**Problem to solve:** Repeat only what runs from the line with "black brick E12" through the last line of the data below, both included, keeping every word as it is and leaving out the pictures.

**Source data:**

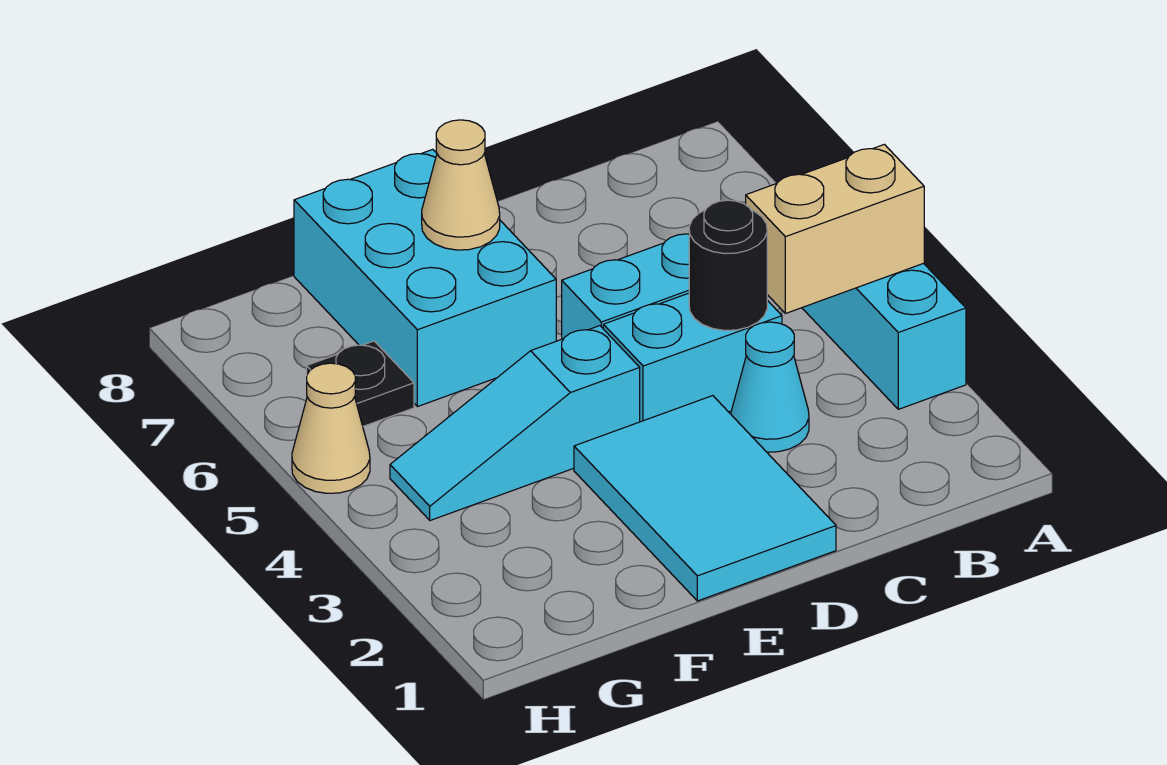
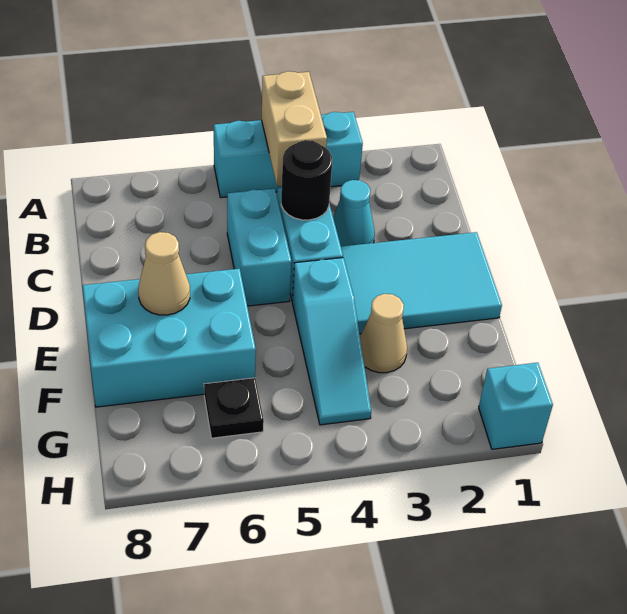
none -> cyan brick H1 level 1
tan cone H5 level 1 -> tan cone F3 level 1

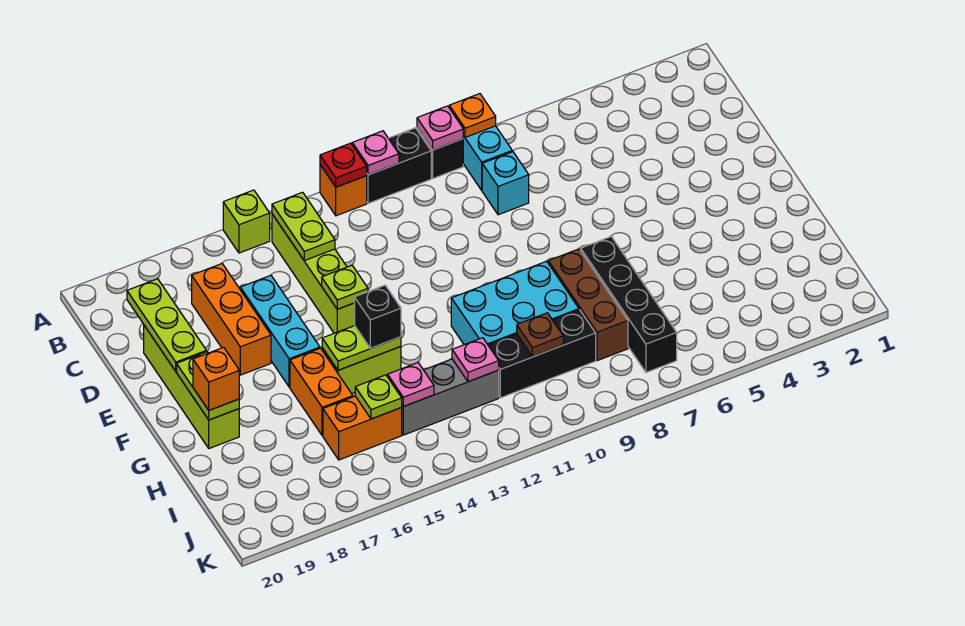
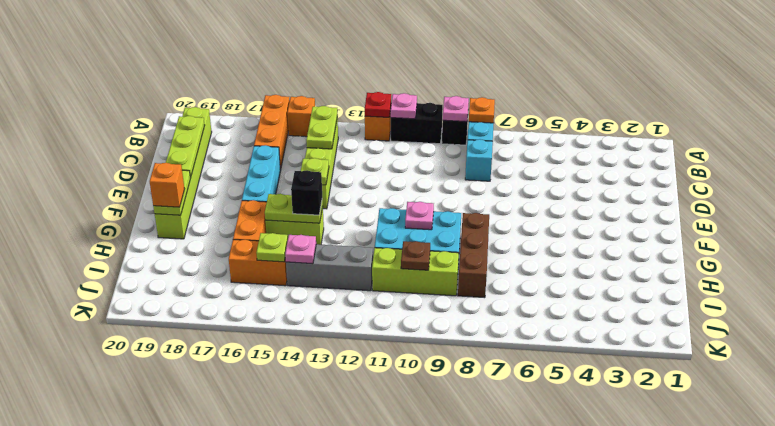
lime brick A15 level 1 -> orange brick A15 level 1
orange brick C17:E17 level 1 -> orange brick A16:C16 level 1
lime brick D19:G19 level 1 -> lime brick B19:G19 level 1
black brick G7:J7 level 1 -> none
black brick I9:I11 level 1 -> lime brick I9:I11 level 1
pink plate I12 level 2 -> pink plate G10 level 2

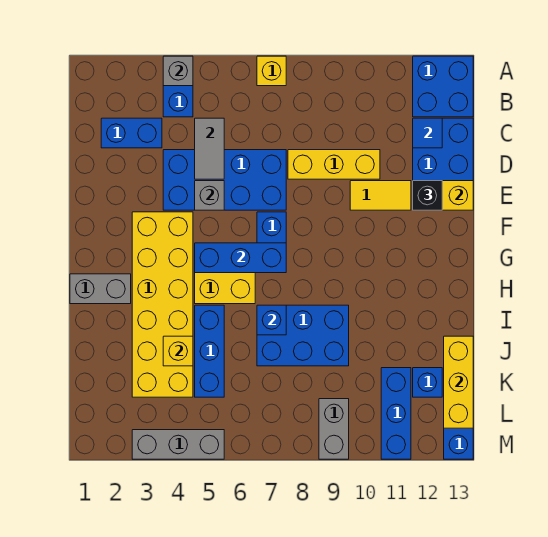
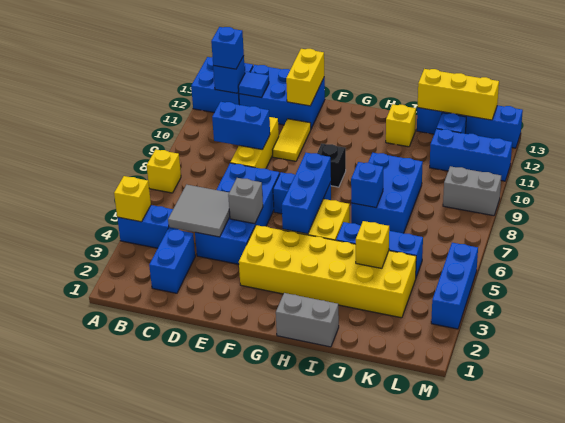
grey brick A4 level 2 -> yellow brick A4 level 2
none -> blue brick B12 level 2
none -> blue brick B12 level 3
grey tile C5:D5 level 2 -> grey tile C4:D5 level 2
none -> blue brick C9:D9 level 2
black brick E12 level 3 -> black brick G9 level 1
grey brick H1:H2 level 1 -> grey brick H1:I1 level 1
none -> yellow brick I12 level 1
grey brick M3:M5 level 1 -> blue brick M3:M5 level 1

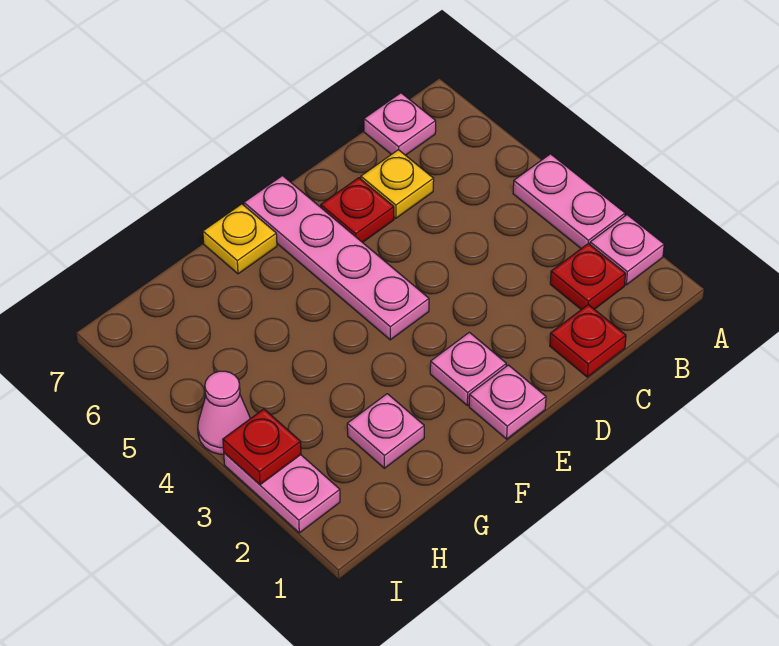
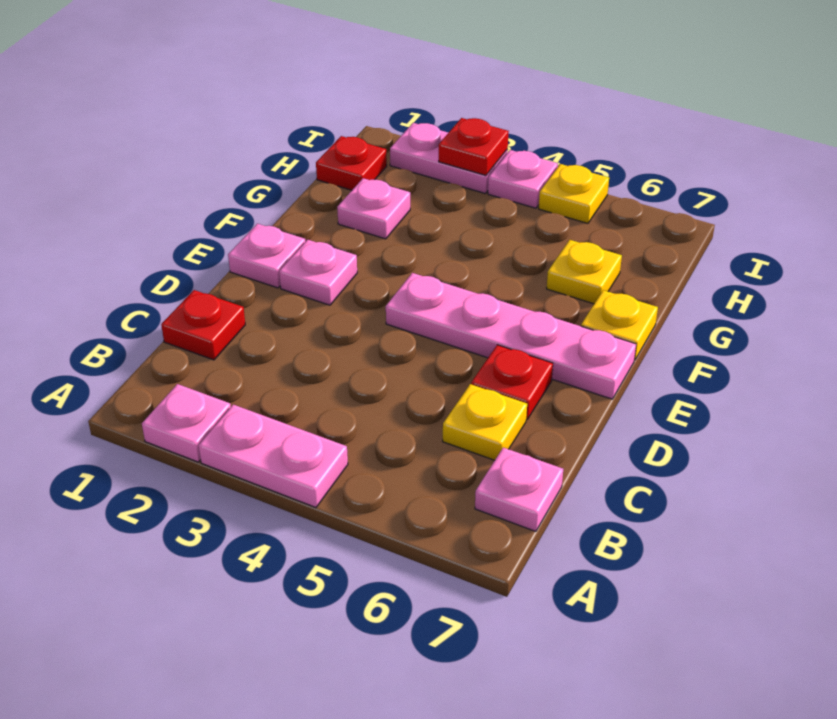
red plate B2 level 1 -> red plate H1 level 1
none -> yellow plate G6 level 1
pink cone I4 level 1 -> pink plate I4 level 1
none -> yellow plate I5 level 1

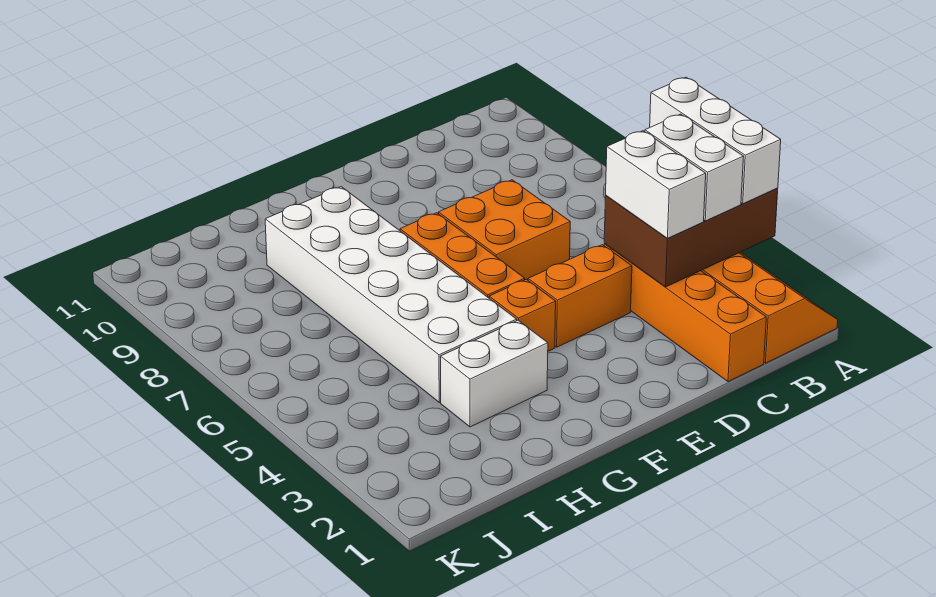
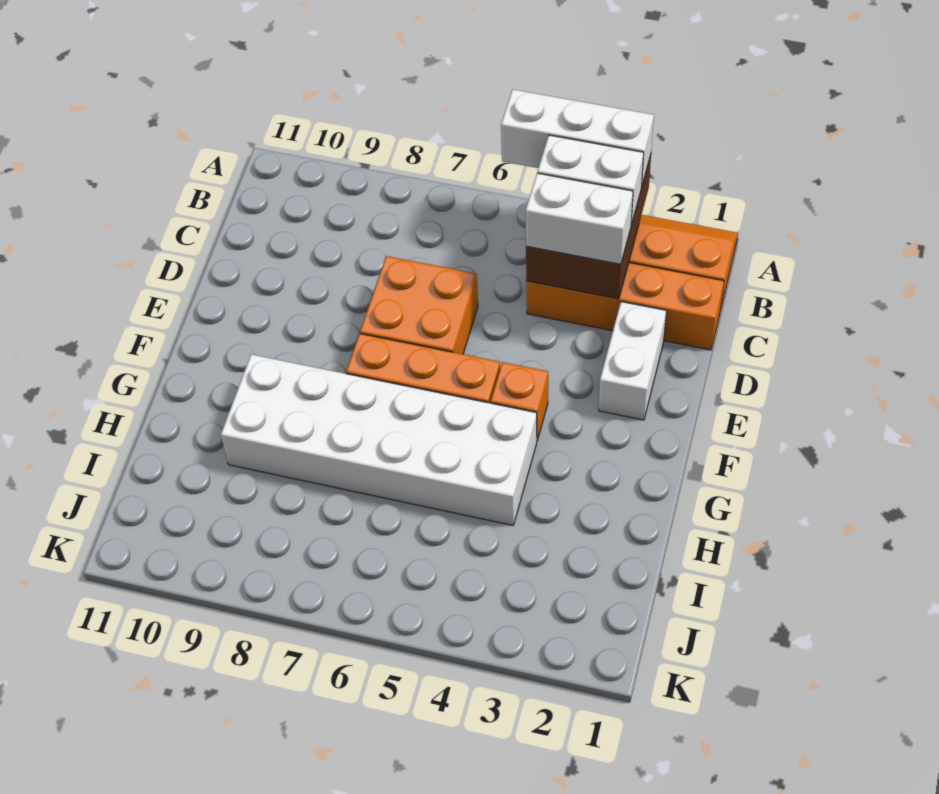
orange brick D4:E4 level 1 -> none
white brick G3:H3 level 1 -> white brick D2:E2 level 1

**Your solution:**
black brick E12 level 3 -> black brick G9 level 1
grey brick H1:H2 level 1 -> grey brick H1:I1 level 1
none -> yellow brick I12 level 1
grey brick M3:M5 level 1 -> blue brick M3:M5 level 1

red plate B2 level 1 -> red plate H1 level 1
none -> yellow plate G6 level 1
pink cone I4 level 1 -> pink plate I4 level 1
none -> yellow plate I5 level 1

orange brick D4:E4 level 1 -> none
white brick G3:H3 level 1 -> white brick D2:E2 level 1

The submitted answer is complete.